DATA FOR PROCESSING ▸
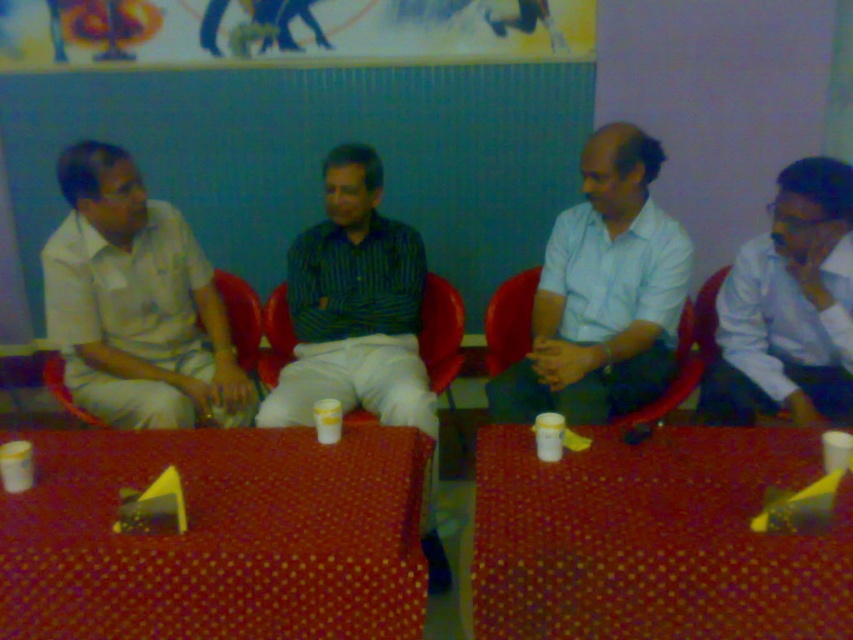
You are standing in the room where the four men are sitting. You need to place a small plant between the white matte shirt at left and the matte plastic chair at center. Based on their positions, where should the plant be placed?

The white matte shirt at left is above the matte plastic chair at center, so the plant should be placed between them horizontally at the same vertical level as the matte plastic chair at center.

You are standing in the meeting room and need to find the light blue shirt at center. Based on the coordinates provided, where should you look relative to the other objects in the scene?

The light blue shirt at center is located at point 0.459 on the x axis and 0.708 on the y axis, so you should look towards the center of the image slightly to the right and up from the bottom.

You are a photographer setting up for a group photo. You need to place a camera on the polka dot fabric table at lower center so it can capture the matte plastic chair at center clearly. Is the table positioned in a way that allows the camera to see the chair without obstruction?

The polka dot fabric table at lower center is closer to the viewer than the matte plastic chair at center, so placing the camera on the table would allow it to see the chair without obstruction since the table is in front of the chair.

WHAT YOU HAVE TO DO ▸ Rewrite the material above with every instance of "matte plastic chair" changed to "folding chair" and everything else unchanged. Leave the pictures out of your answer.

ANSWER FOR THIS EXERCISE ▸
You are standing in the room where the four men are sitting. You need to place a small plant between the white matte shirt at left and the folding chair at center. Based on their positions, where should the plant be placed?

The white matte shirt at left is above the folding chair at center, so the plant should be placed between them horizontally at the same vertical level as the folding chair at center.

You are standing in the meeting room and need to find the light blue shirt at center. Based on the coordinates provided, where should you look relative to the other objects in the scene?

The light blue shirt at center is located at point 0.459 on the x axis and 0.708 on the y axis, so you should look towards the center of the image slightly to the right and up from the bottom.

You are a photographer setting up for a group photo. You need to place a camera on the polka dot fabric table at lower center so it can capture the folding chair at center clearly. Is the table positioned in a way that allows the camera to see the chair without obstruction?

The polka dot fabric table at lower center is closer to the viewer than the folding chair at center, so placing the camera on the table would allow it to see the chair without obstruction since the table is in front of the chair.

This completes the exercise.